→ **Work order**:
Find the lines below holding the word "button" and copy each of them.

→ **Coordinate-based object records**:

##########

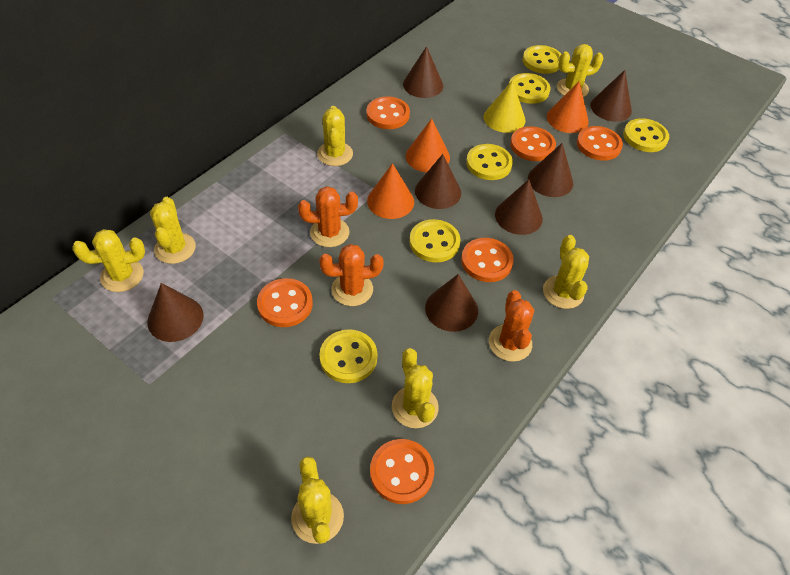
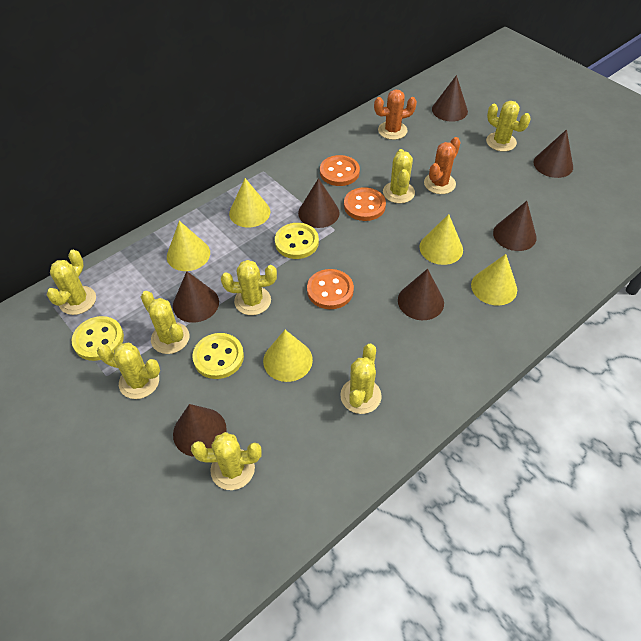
orange button: 6 -> 3
orange cactus: 3 -> 2
orange cone: 3 -> 0
yellow button: 6 -> 3
yellow cactus: 7 -> 8
yellow cone: 1 -> 5

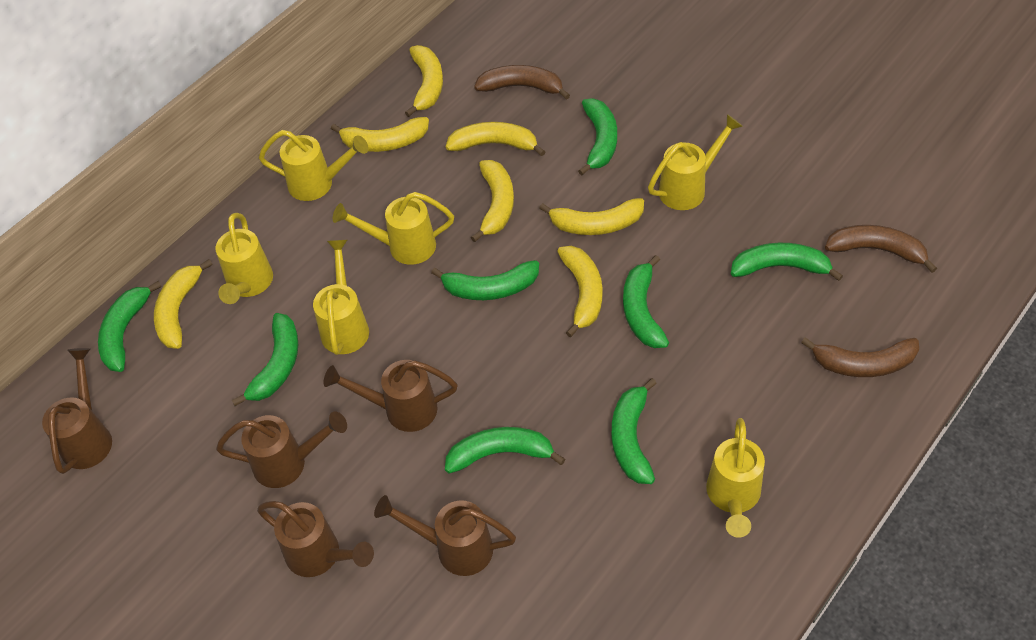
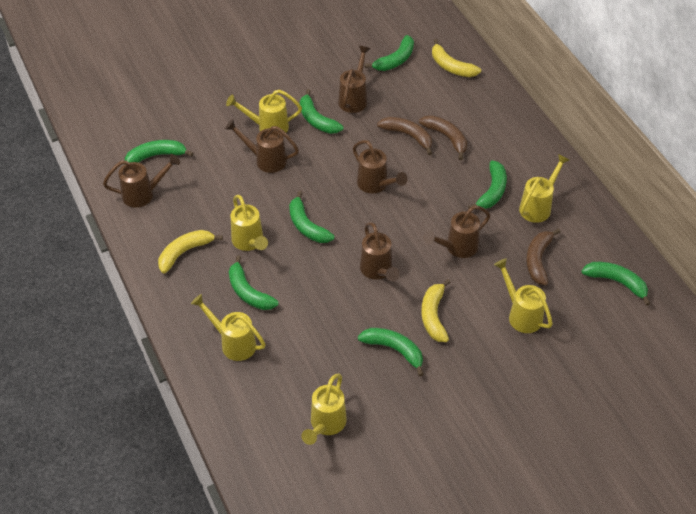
brown watering can: 5 -> 6
yellow banana: 7 -> 3

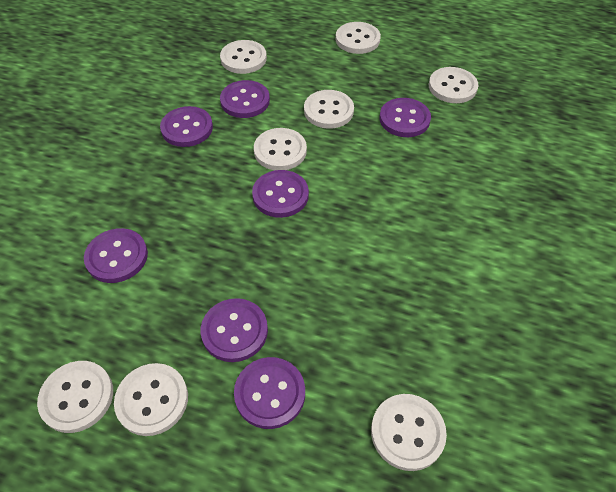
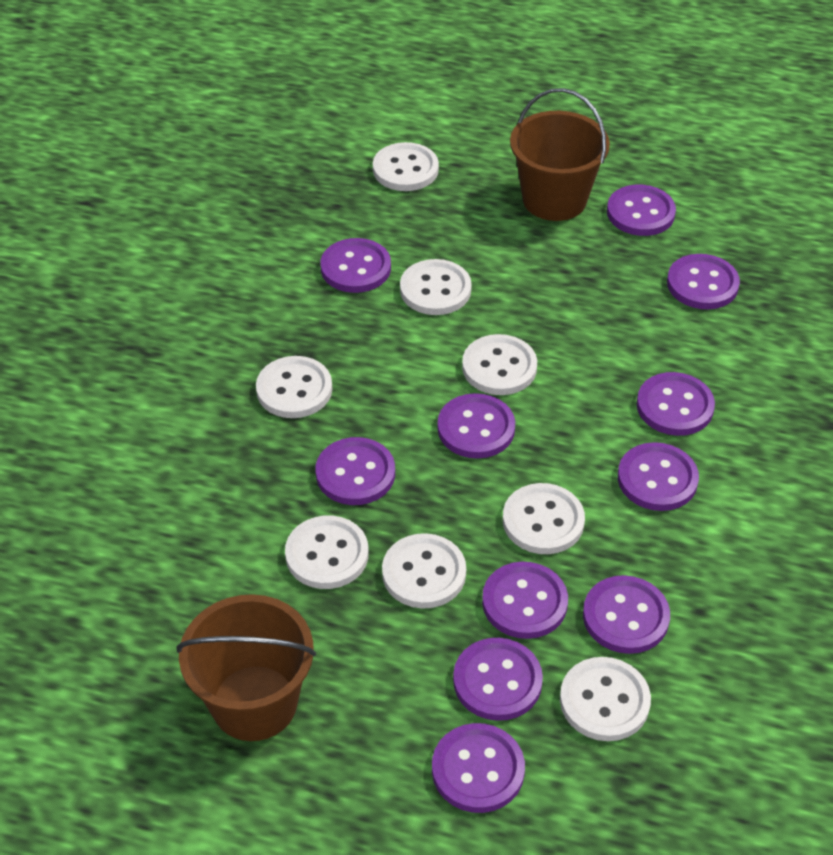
brown bucket: 0 -> 2
purple button: 7 -> 11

##########

→ **Solution for this task**:
orange button: 6 -> 3
yellow button: 6 -> 3
purple button: 7 -> 11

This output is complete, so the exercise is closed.